**WORK ITEM:**
Across all the records below, count the lines that hold "type". State only that figure.

**EXERCISE MATERIALS:**

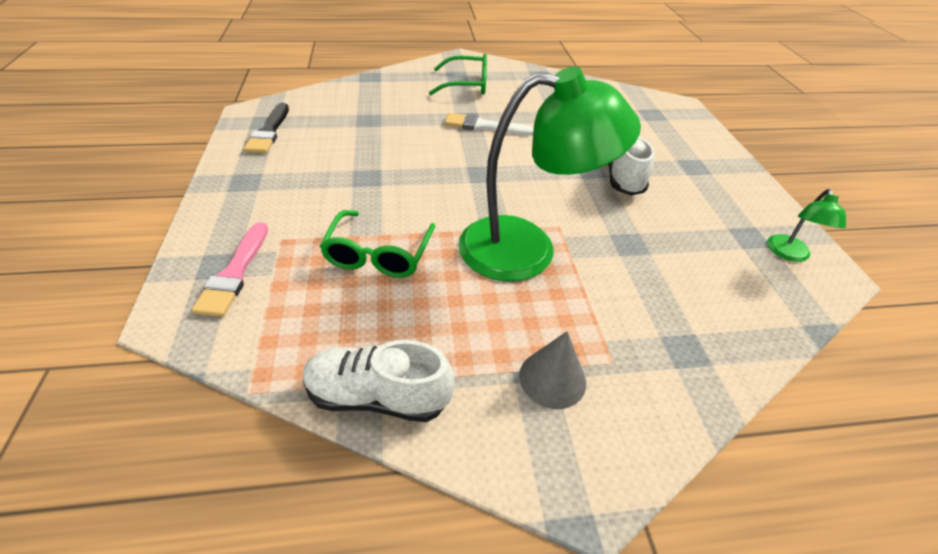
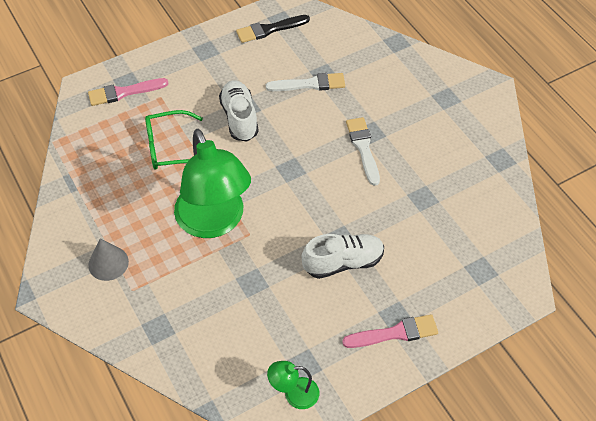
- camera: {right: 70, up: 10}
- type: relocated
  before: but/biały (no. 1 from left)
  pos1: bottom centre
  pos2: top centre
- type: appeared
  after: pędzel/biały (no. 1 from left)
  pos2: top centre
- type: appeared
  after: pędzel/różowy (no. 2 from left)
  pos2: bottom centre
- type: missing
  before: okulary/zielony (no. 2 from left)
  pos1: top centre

**TASK RESPONSE:**
4